**** Task data

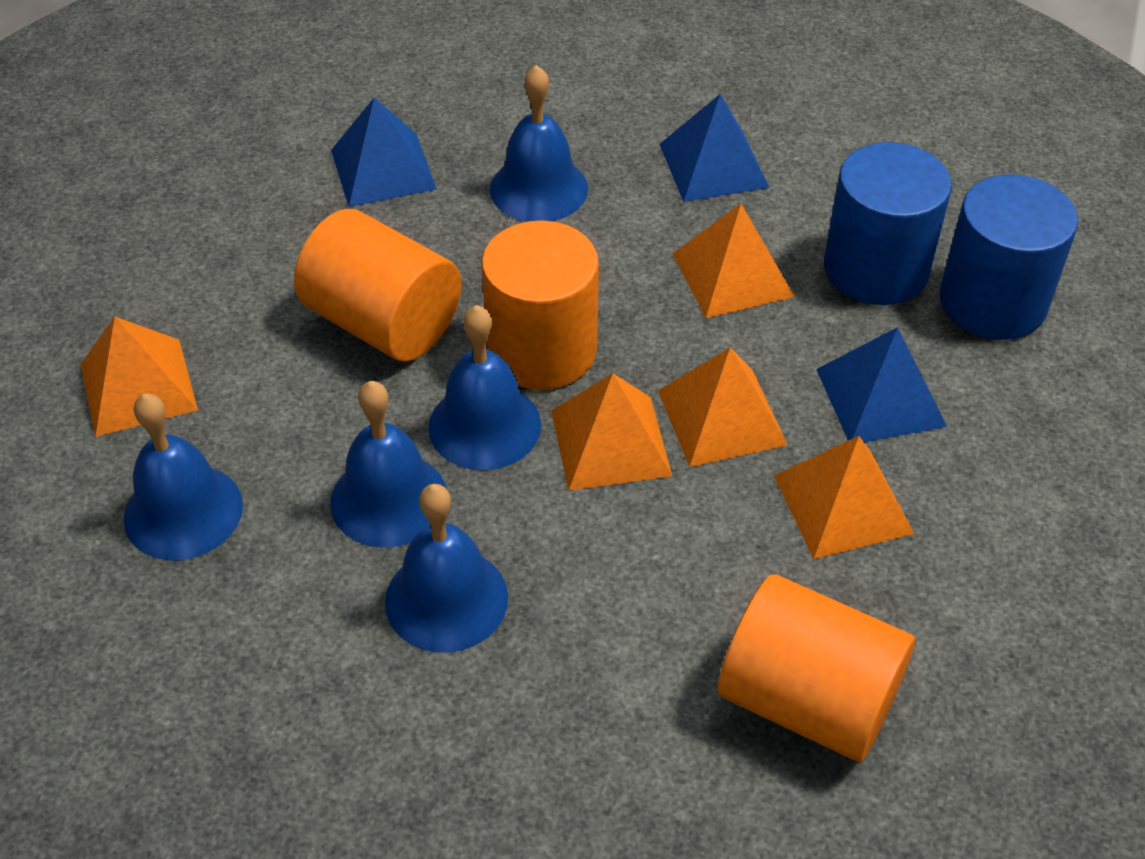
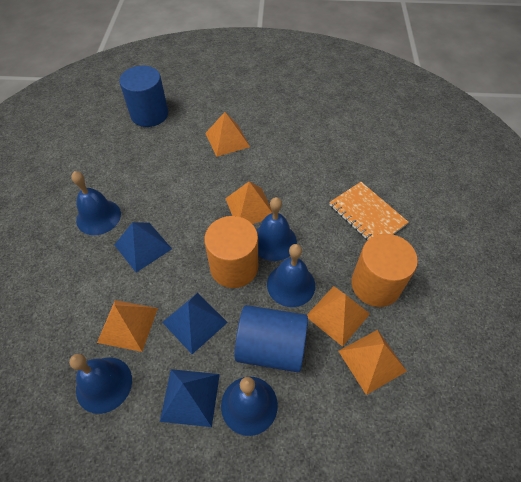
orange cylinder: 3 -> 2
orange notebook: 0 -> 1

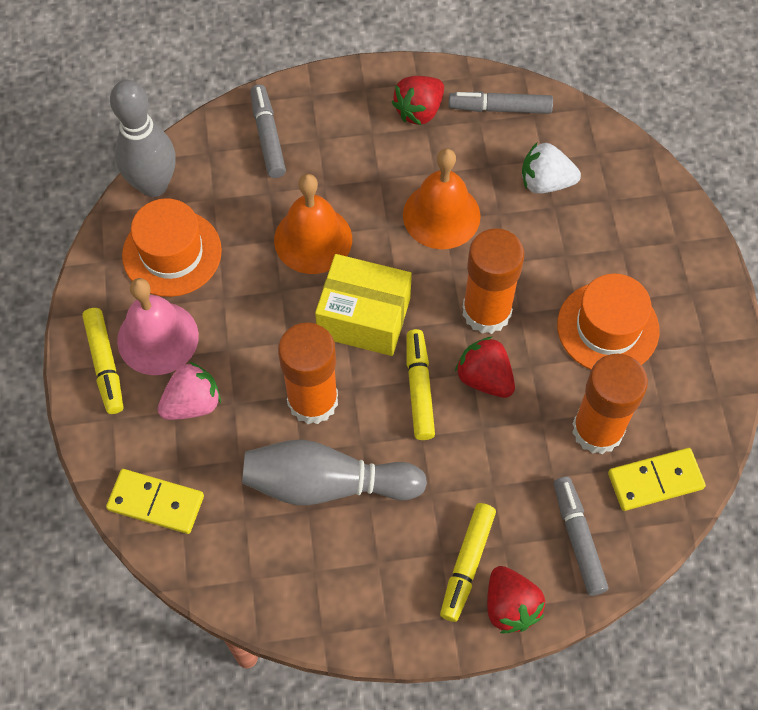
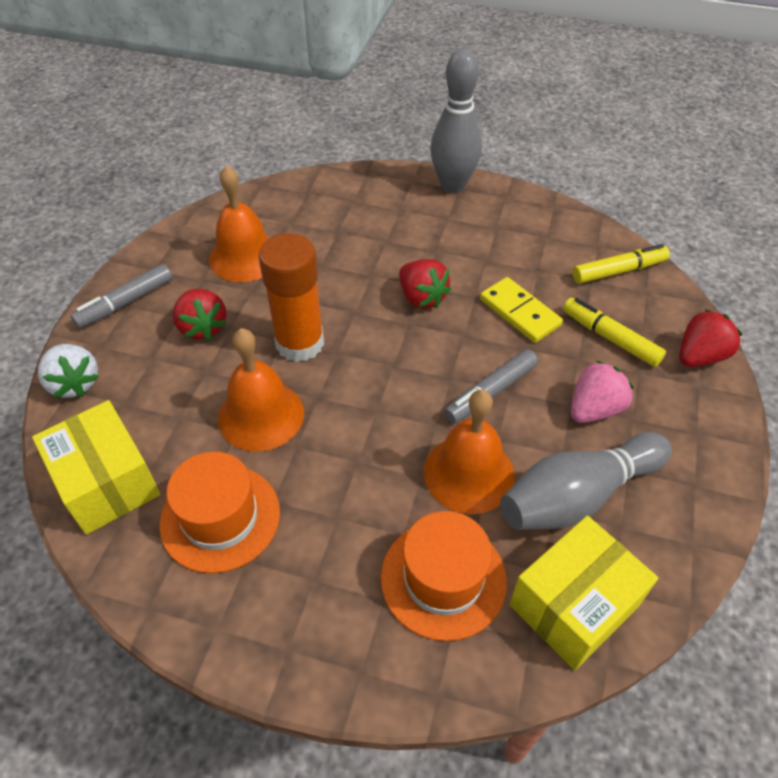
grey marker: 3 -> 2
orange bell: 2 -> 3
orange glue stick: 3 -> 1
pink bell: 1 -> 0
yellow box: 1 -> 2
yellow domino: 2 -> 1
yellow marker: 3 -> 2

********

*Your goal:*
For the string "orange", find every line of the material that contains it, and copy each one.

*Response to the exercise:*
orange cylinder: 3 -> 2
orange notebook: 0 -> 1
orange bell: 2 -> 3
orange glue stick: 3 -> 1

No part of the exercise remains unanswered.